> _Stored items_
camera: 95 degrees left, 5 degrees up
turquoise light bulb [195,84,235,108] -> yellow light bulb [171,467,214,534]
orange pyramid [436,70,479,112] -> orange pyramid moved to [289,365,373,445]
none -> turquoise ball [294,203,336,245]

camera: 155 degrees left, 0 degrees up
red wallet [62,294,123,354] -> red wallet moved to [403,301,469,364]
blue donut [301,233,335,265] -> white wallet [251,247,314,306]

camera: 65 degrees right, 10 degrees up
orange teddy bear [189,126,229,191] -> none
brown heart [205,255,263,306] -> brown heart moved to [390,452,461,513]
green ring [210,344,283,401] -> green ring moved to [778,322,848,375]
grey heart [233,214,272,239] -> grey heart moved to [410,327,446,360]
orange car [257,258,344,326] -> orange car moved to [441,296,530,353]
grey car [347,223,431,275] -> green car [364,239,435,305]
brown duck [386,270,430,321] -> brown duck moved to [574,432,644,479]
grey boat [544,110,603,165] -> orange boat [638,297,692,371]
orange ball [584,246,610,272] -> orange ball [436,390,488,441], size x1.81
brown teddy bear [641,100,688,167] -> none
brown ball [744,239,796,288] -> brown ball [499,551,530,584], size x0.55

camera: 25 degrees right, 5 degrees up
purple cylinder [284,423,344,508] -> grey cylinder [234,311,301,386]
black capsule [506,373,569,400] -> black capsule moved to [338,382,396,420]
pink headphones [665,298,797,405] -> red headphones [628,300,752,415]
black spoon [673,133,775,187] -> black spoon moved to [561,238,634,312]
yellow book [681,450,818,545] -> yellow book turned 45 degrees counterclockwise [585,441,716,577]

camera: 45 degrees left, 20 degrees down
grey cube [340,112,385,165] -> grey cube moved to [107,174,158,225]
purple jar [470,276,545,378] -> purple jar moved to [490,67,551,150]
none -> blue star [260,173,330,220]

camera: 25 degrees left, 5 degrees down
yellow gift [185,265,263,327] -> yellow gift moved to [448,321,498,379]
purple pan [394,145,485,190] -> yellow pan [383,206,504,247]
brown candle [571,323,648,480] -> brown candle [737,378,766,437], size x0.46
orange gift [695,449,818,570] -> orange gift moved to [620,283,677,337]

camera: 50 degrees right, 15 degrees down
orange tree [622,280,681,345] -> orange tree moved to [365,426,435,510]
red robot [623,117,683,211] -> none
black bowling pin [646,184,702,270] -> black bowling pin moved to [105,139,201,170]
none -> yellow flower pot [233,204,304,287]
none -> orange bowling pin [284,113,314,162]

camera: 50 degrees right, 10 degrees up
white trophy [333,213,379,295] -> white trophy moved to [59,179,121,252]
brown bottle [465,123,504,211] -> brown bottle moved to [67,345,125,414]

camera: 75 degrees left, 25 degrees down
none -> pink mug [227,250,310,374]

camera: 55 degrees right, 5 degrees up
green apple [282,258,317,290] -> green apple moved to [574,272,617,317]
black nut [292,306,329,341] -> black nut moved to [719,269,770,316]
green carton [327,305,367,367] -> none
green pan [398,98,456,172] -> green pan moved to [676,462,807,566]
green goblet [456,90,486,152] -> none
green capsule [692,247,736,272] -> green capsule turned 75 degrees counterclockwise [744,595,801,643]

> _Problem statement_
Go through the records above, find every line with the word "bear", and list those lines.

> _Your response_
orange teddy bear [189,126,229,191] -> none
brown teddy bear [641,100,688,167] -> none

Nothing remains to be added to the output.